■ THE PROBLEM: Your task is to output the data exactly as it stands.

-- Opening Marker --

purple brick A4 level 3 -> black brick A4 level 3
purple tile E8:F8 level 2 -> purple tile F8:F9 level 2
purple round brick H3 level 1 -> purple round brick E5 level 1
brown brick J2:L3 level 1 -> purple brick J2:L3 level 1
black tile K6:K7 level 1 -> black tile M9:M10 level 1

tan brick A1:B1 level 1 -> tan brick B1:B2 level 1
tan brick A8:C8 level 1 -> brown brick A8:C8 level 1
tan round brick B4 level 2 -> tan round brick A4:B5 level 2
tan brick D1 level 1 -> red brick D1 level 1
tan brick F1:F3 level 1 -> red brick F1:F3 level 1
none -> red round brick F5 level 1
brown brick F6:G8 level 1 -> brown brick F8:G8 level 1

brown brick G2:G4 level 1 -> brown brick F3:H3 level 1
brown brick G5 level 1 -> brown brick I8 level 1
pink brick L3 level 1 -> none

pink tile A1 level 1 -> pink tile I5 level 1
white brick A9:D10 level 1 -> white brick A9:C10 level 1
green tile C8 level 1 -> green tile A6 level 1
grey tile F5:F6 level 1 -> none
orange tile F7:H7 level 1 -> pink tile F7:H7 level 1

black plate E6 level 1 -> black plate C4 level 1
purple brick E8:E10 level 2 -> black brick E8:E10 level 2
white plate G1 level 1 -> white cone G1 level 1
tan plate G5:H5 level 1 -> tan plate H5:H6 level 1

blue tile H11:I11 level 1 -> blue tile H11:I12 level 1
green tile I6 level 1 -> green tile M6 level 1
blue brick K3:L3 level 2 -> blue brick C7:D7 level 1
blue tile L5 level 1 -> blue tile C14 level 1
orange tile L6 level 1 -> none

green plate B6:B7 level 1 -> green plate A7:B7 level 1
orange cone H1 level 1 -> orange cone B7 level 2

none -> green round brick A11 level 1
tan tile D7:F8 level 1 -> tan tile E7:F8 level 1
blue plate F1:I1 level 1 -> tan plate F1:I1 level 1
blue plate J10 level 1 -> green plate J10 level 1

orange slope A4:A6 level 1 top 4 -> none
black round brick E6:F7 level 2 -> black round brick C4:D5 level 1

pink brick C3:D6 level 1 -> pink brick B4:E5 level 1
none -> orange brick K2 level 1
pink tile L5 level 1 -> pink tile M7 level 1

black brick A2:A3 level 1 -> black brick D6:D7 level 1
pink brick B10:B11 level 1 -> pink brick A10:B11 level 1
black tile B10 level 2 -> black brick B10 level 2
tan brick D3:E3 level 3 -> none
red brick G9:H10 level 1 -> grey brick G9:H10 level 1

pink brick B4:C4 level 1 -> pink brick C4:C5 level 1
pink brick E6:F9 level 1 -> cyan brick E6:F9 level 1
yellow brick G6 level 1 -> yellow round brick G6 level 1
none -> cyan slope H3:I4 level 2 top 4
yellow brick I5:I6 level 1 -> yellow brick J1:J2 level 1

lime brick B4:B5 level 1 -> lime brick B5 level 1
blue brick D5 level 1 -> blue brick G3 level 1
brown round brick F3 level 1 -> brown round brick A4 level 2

-- Closing Marker --

■ TASK RESULT:
purple brick A4 level 3 -> black brick A4 level 3
purple tile E8:F8 level 2 -> purple tile F8:F9 level 2
purple round brick H3 level 1 -> purple round brick E5 level 1
brown brick J2:L3 level 1 -> purple brick J2:L3 level 1
black tile K6:K7 level 1 -> black tile M9:M10 level 1

tan brick A1:B1 level 1 -> tan brick B1:B2 level 1
tan brick A8:C8 level 1 -> brown brick A8:C8 level 1
tan round brick B4 level 2 -> tan round brick A4:B5 level 2
tan brick D1 level 1 -> red brick D1 level 1
tan brick F1:F3 level 1 -> red brick F1:F3 level 1
none -> red round brick F5 level 1
brown brick F6:G8 level 1 -> brown brick F8:G8 level 1

brown brick G2:G4 level 1 -> brown brick F3:H3 level 1
brown brick G5 level 1 -> brown brick I8 level 1
pink brick L3 level 1 -> none

pink tile A1 level 1 -> pink tile I5 level 1
white brick A9:D10 level 1 -> white brick A9:C10 level 1
green tile C8 level 1 -> green tile A6 level 1
grey tile F5:F6 level 1 -> none
orange tile F7:H7 level 1 -> pink tile F7:H7 level 1

black plate E6 level 1 -> black plate C4 level 1
purple brick E8:E10 level 2 -> black brick E8:E10 level 2
white plate G1 level 1 -> white cone G1 level 1
tan plate G5:H5 level 1 -> tan plate H5:H6 level 1

blue tile H11:I11 level 1 -> blue tile H11:I12 level 1
green tile I6 level 1 -> green tile M6 level 1
blue brick K3:L3 level 2 -> blue brick C7:D7 level 1
blue tile L5 level 1 -> blue tile C14 level 1
orange tile L6 level 1 -> none

green plate B6:B7 level 1 -> green plate A7:B7 level 1
orange cone H1 level 1 -> orange cone B7 level 2

none -> green round brick A11 level 1
tan tile D7:F8 level 1 -> tan tile E7:F8 level 1
blue plate F1:I1 level 1 -> tan plate F1:I1 level 1
blue plate J10 level 1 -> green plate J10 level 1

orange slope A4:A6 level 1 top 4 -> none
black round brick E6:F7 level 2 -> black round brick C4:D5 level 1

pink brick C3:D6 level 1 -> pink brick B4:E5 level 1
none -> orange brick K2 level 1
pink tile L5 level 1 -> pink tile M7 level 1

black brick A2:A3 level 1 -> black brick D6:D7 level 1
pink brick B10:B11 level 1 -> pink brick A10:B11 level 1
black tile B10 level 2 -> black brick B10 level 2
tan brick D3:E3 level 3 -> none
red brick G9:H10 level 1 -> grey brick G9:H10 level 1

pink brick B4:C4 level 1 -> pink brick C4:C5 level 1
pink brick E6:F9 level 1 -> cyan brick E6:F9 level 1
yellow brick G6 level 1 -> yellow round brick G6 level 1
none -> cyan slope H3:I4 level 2 top 4
yellow brick I5:I6 level 1 -> yellow brick J1:J2 level 1

lime brick B4:B5 level 1 -> lime brick B5 level 1
blue brick D5 level 1 -> blue brick G3 level 1
brown round brick F3 level 1 -> brown round brick A4 level 2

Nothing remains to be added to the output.